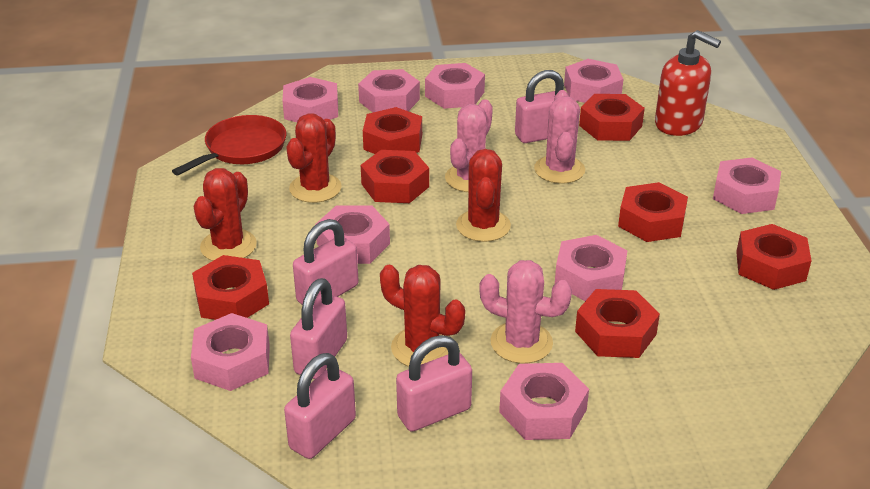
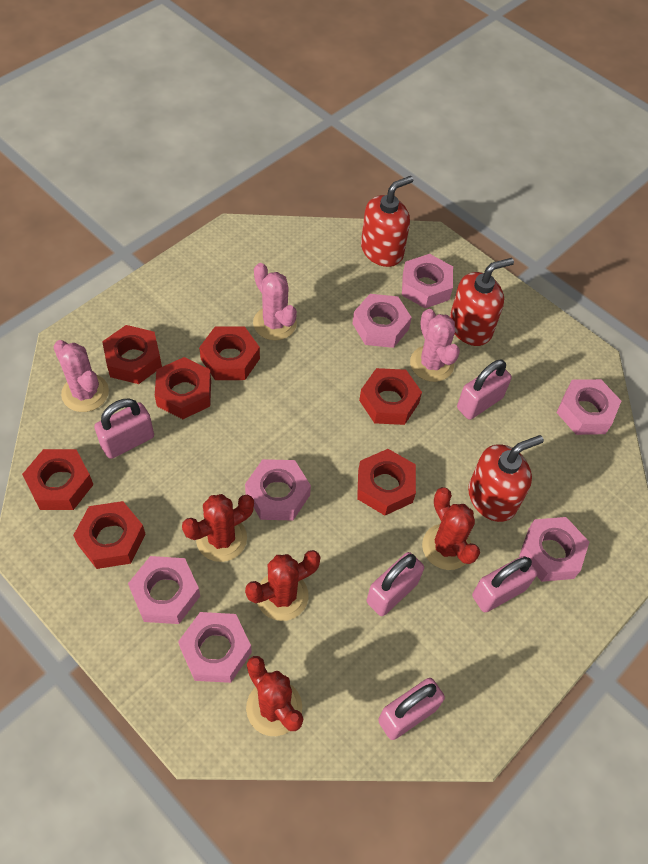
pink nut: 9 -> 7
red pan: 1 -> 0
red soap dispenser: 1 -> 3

+--

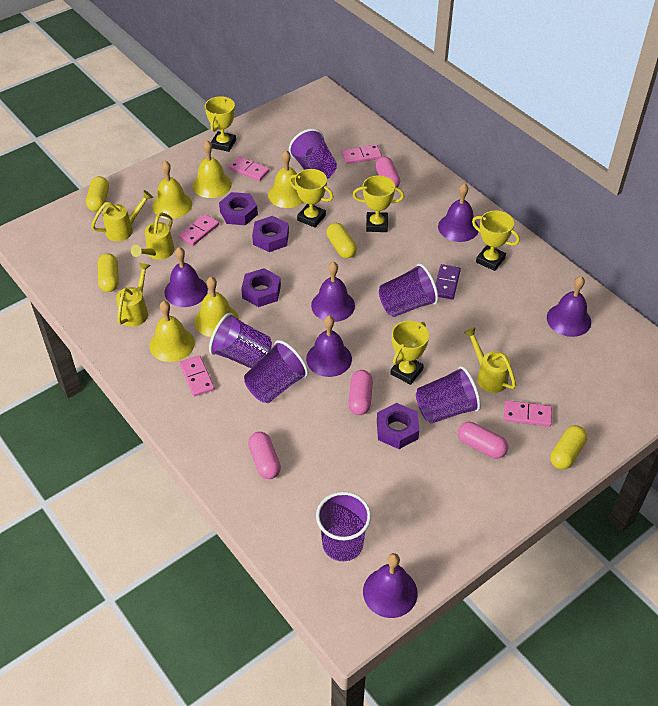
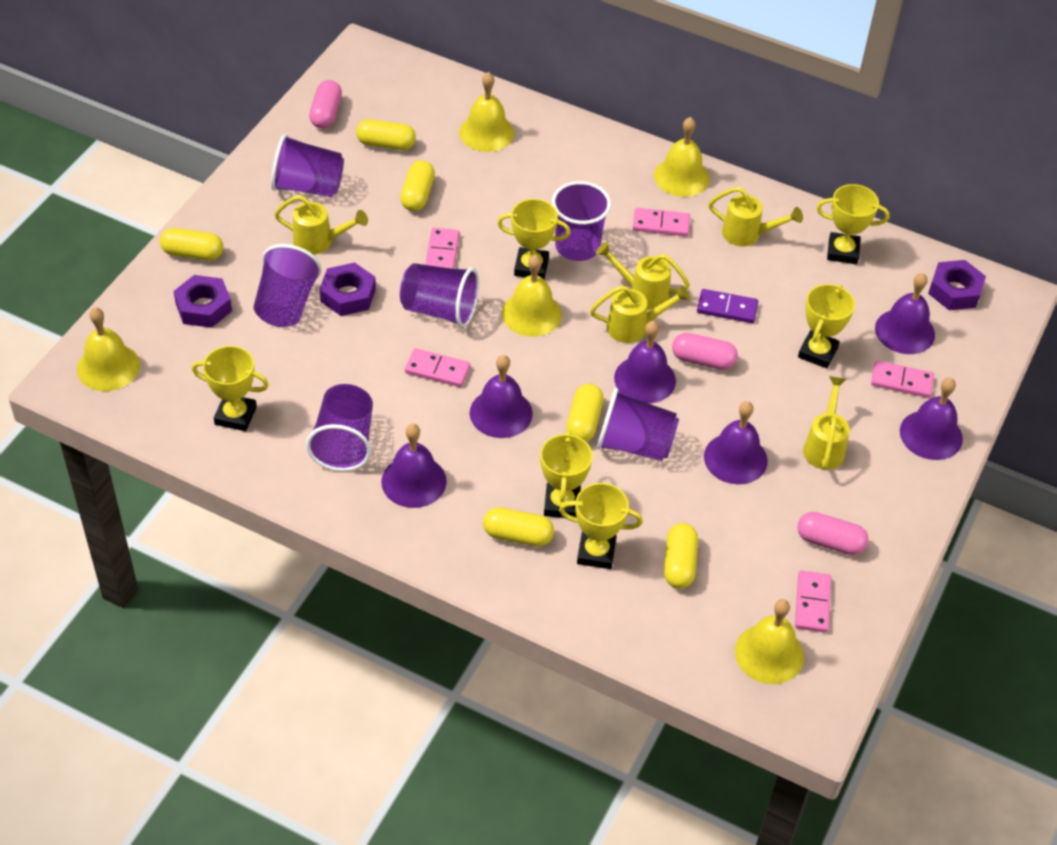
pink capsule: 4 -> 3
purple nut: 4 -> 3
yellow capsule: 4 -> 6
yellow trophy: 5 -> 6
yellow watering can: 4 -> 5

+--

WHAT YOU ARE ASKED TO DO:
Within the material above, find every line containing the word "yellow" and copy it.

OUTPUT OF THE TASK:
yellow capsule: 4 -> 6
yellow trophy: 5 -> 6
yellow watering can: 4 -> 5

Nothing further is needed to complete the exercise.